For this exercise, write out each entry below exactly, omitting the images.

[[ Study material, beginning ]]

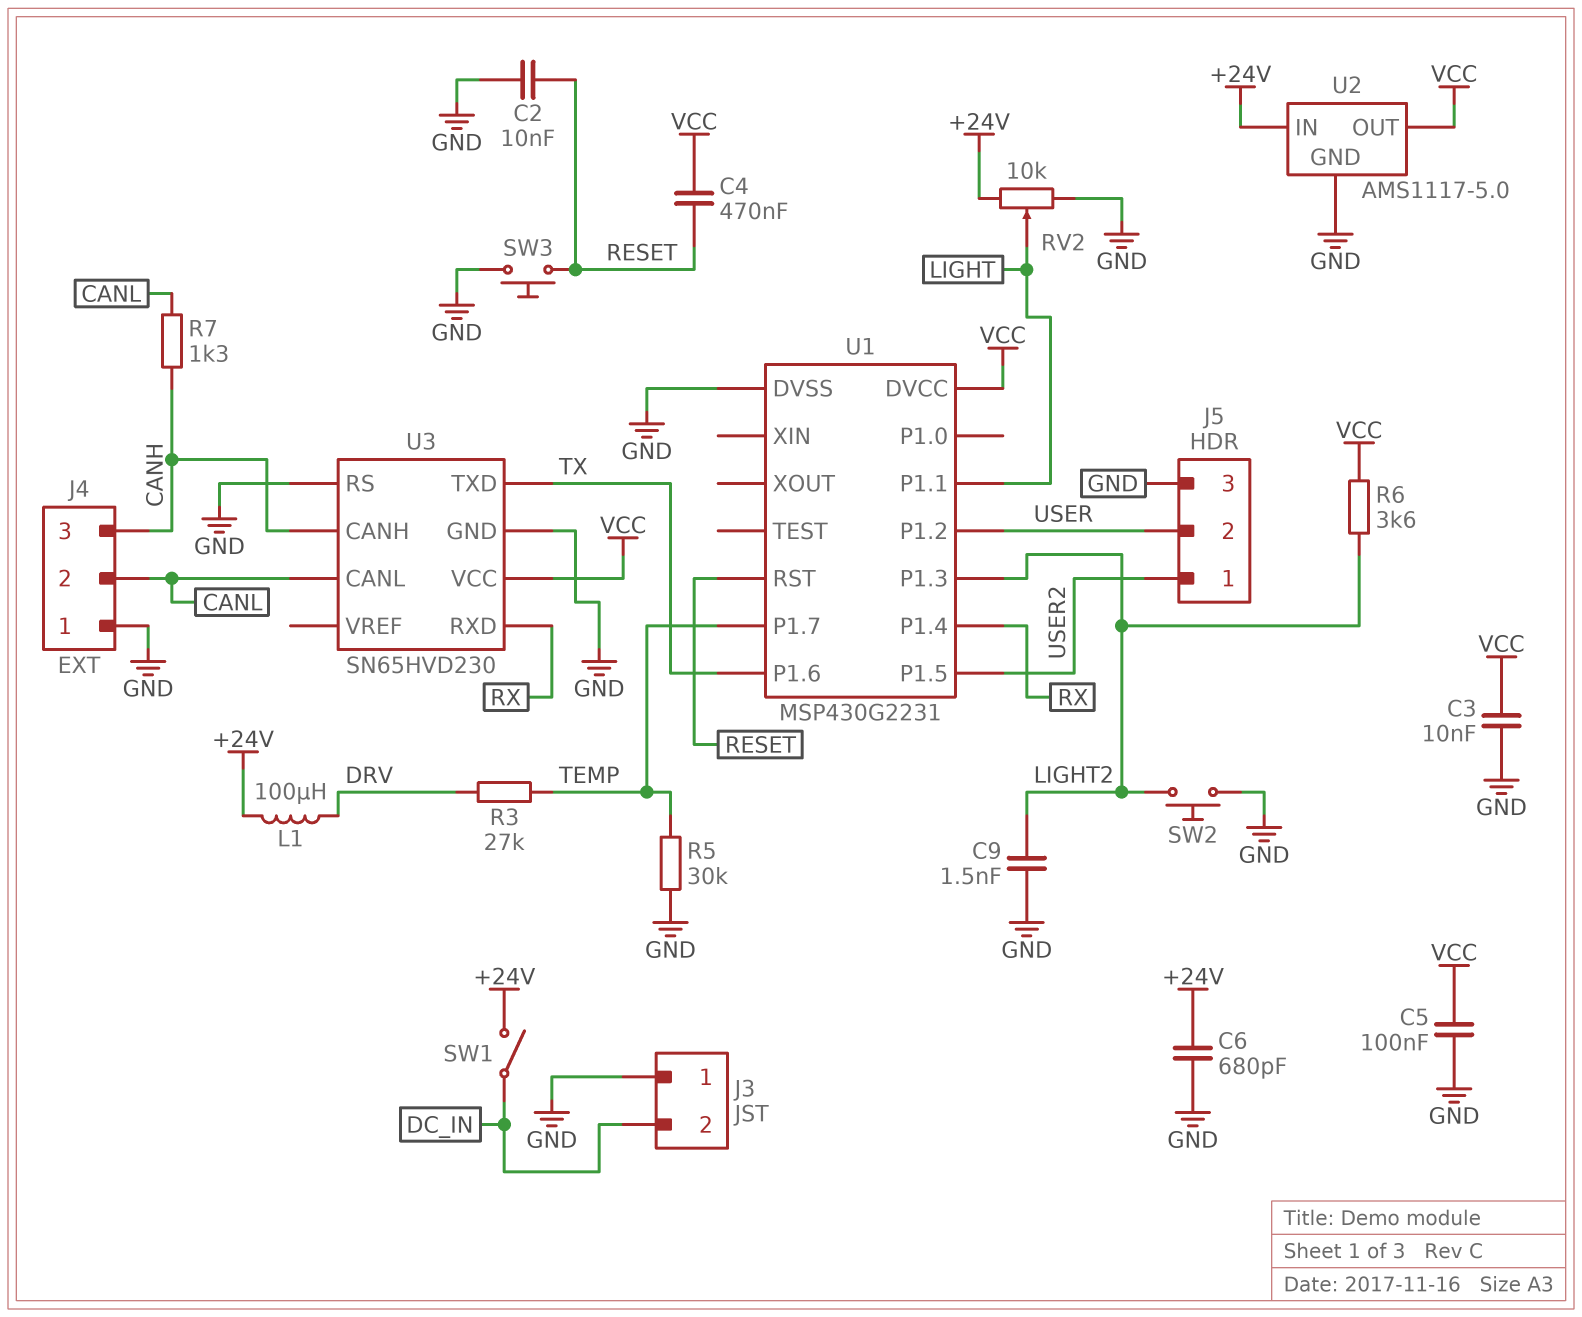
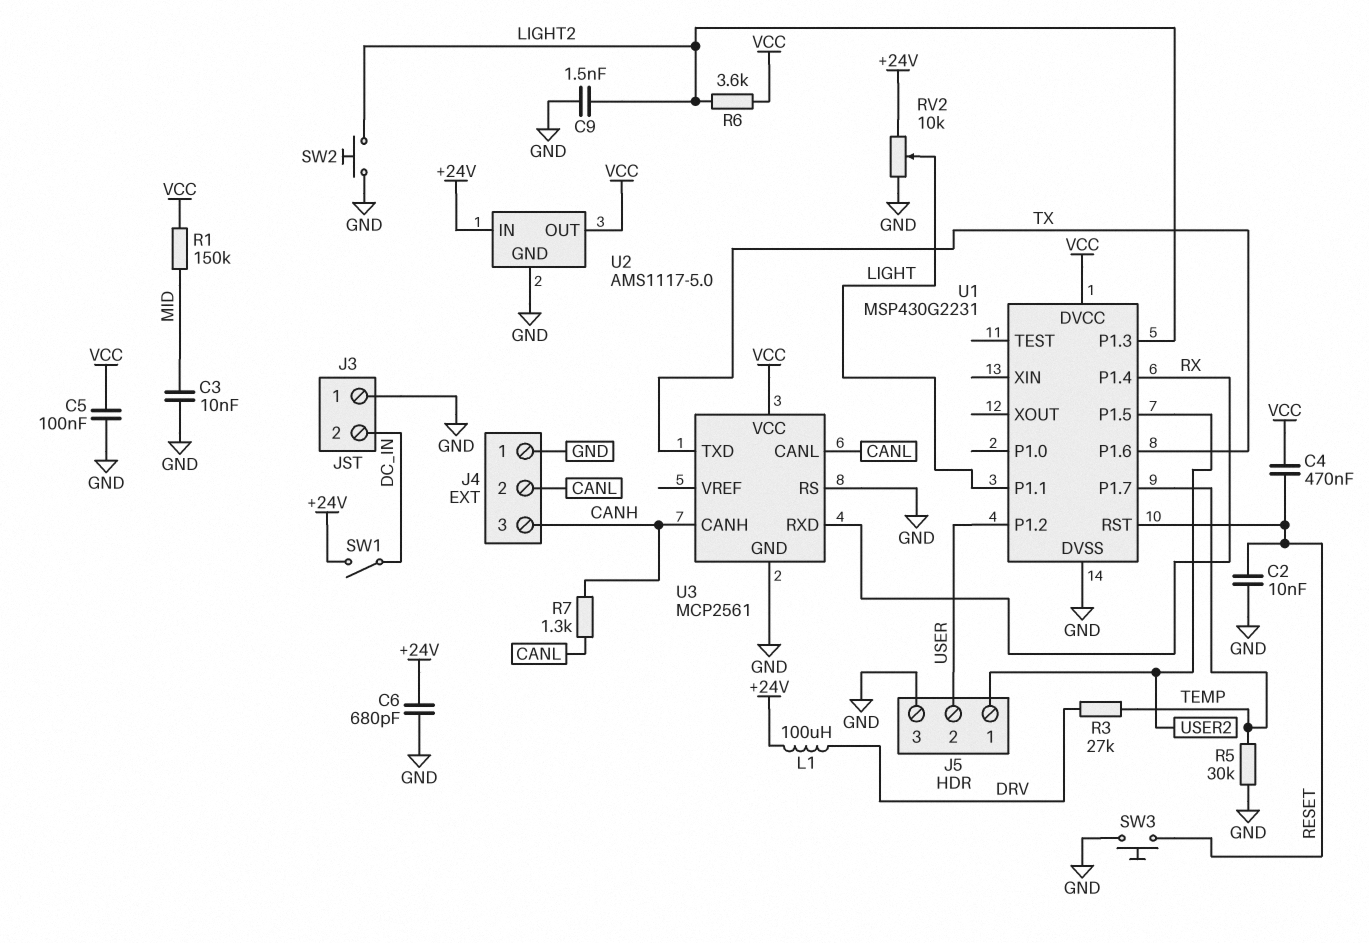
C3: 10nF (GND, VCC) -> 10nF (GND, MID)
R1: none -> 150k (MID, VCC)
U3: SN65HVD230 -> MCP2561

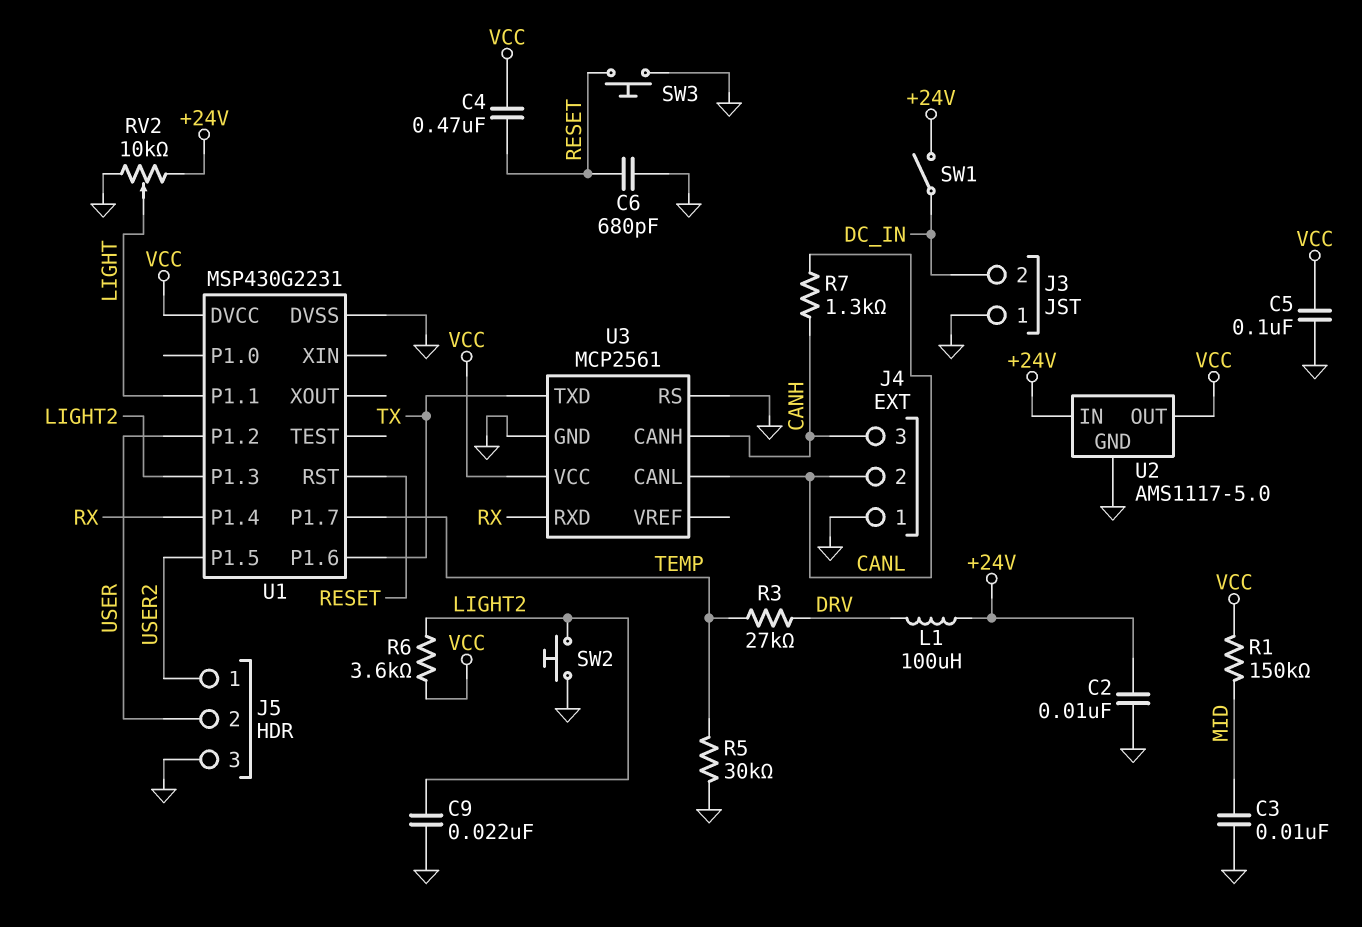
C2: 10nF (GND, RESET) -> 10nF (+24V, GND)
C6: 680pF (+24V, GND) -> 680pF (GND, RESET)
C9: 1.5nF (GND, LIGHT2) -> 22nF (GND, LIGHT2)

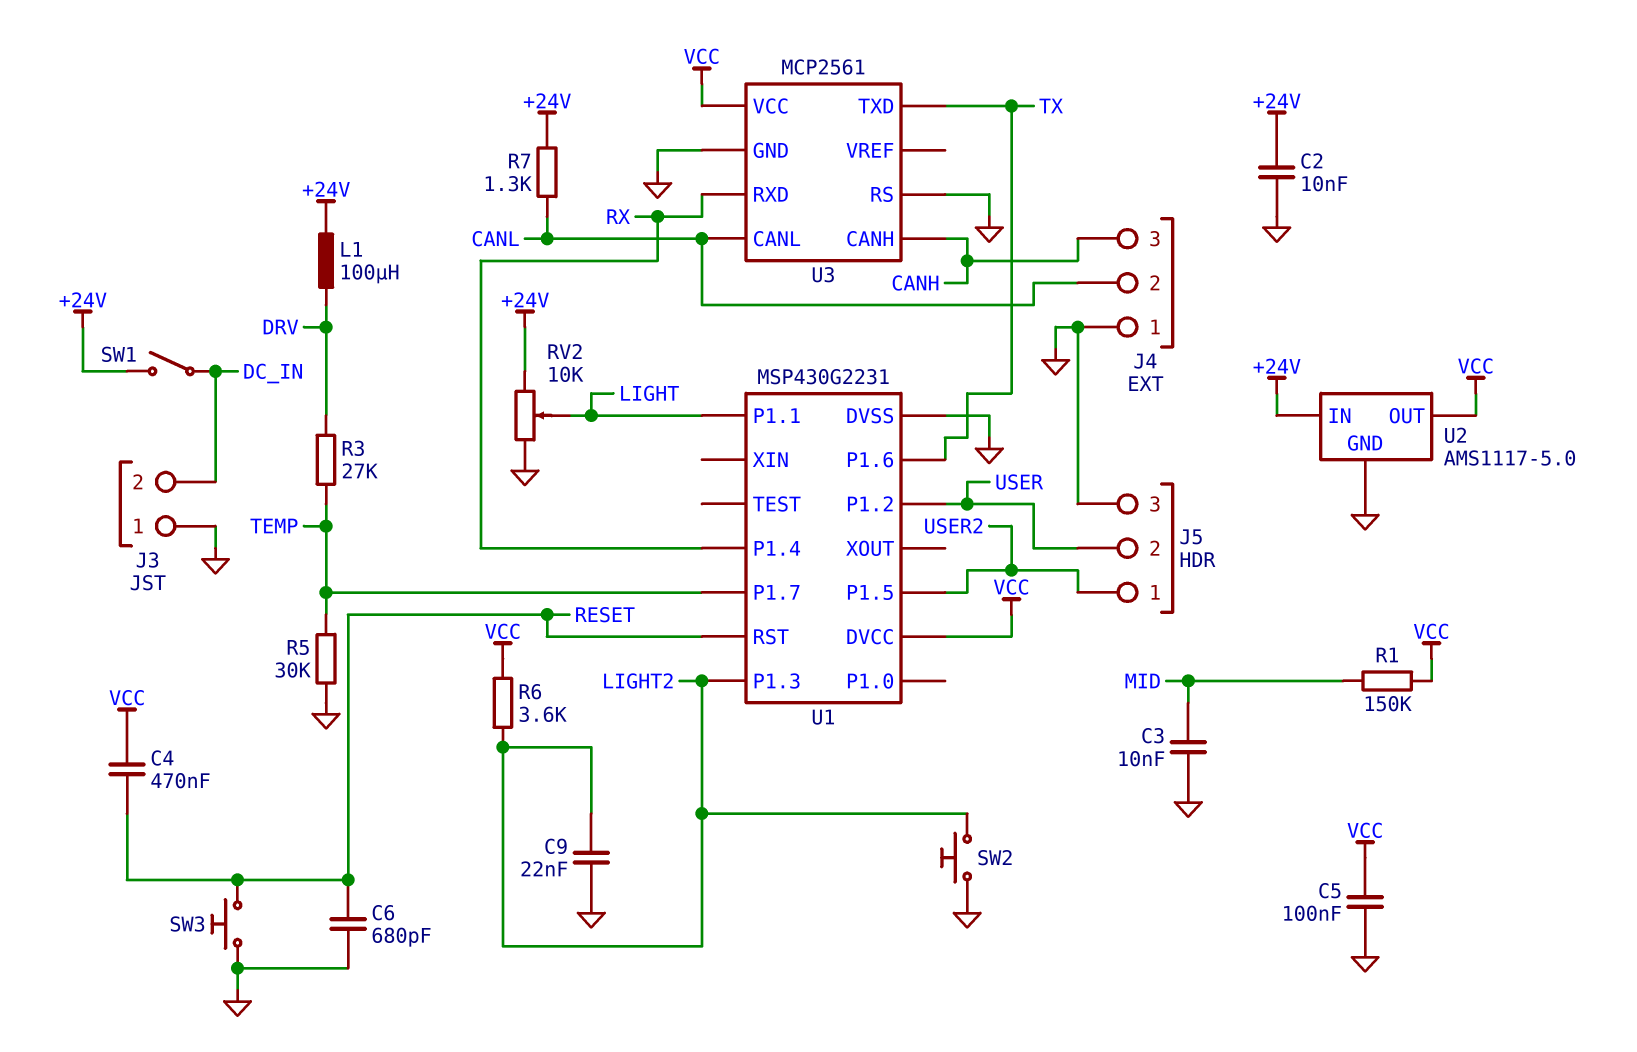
R7: 1.3k (CANH, CANL) -> 1.3k (+24V, CANL)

[[ Study material, end ]]

■ Response area ■
C3: 10nF (GND, VCC) -> 10nF (GND, MID)
R1: none -> 150k (MID, VCC)
U3: SN65HVD230 -> MCP2561

C2: 10nF (GND, RESET) -> 10nF (+24V, GND)
C6: 680pF (+24V, GND) -> 680pF (GND, RESET)
C9: 1.5nF (GND, LIGHT2) -> 22nF (GND, LIGHT2)

R7: 1.3k (CANH, CANL) -> 1.3k (+24V, CANL)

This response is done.